> TASK TO COMPLETE: Take the entries below and print, exactly, the stretch from the line containing "lime tile C7:D8" through the line containing "orange brick J8:K9", both included.

> GIVEN INFORMATION:

----

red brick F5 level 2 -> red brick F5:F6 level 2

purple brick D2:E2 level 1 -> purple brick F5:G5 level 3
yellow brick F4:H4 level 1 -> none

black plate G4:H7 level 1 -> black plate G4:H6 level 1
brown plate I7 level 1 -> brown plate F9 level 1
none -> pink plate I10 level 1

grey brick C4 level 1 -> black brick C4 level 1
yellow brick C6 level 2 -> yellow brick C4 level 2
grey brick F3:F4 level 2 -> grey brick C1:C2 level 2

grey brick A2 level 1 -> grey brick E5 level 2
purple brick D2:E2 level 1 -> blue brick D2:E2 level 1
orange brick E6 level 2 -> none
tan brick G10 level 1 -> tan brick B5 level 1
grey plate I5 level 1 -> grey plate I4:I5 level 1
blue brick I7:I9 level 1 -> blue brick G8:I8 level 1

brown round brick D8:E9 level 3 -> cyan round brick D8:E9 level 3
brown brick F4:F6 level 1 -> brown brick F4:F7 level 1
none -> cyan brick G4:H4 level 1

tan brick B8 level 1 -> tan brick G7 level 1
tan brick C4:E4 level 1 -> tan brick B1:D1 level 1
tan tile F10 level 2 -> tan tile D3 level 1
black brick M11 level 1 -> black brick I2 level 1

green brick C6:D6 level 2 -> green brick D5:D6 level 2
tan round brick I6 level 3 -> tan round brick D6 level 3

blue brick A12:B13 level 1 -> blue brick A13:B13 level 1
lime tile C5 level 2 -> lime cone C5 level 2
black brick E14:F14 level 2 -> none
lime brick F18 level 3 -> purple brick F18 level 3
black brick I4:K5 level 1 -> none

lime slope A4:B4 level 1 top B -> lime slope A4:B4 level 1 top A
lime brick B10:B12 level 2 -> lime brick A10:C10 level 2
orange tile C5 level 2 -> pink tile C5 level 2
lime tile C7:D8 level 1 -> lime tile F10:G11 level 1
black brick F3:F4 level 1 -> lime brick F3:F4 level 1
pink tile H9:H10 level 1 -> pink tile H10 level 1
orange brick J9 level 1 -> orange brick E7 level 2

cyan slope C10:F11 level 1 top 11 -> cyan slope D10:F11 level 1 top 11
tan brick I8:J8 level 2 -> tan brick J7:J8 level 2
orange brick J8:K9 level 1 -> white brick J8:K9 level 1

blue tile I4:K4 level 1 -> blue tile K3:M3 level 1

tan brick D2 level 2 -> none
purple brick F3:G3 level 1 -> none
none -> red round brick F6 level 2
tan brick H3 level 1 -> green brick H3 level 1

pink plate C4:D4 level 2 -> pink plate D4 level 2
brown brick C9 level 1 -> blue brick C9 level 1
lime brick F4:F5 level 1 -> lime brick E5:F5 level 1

----

> ANSWER TO THIS PROBLEM:
lime tile C7:D8 level 1 -> lime tile F10:G11 level 1
black brick F3:F4 level 1 -> lime brick F3:F4 level 1
pink tile H9:H10 level 1 -> pink tile H10 level 1
orange brick J9 level 1 -> orange brick E7 level 2

cyan slope C10:F11 level 1 top 11 -> cyan slope D10:F11 level 1 top 11
tan brick I8:J8 level 2 -> tan brick J7:J8 level 2
orange brick J8:K9 level 1 -> white brick J8:K9 level 1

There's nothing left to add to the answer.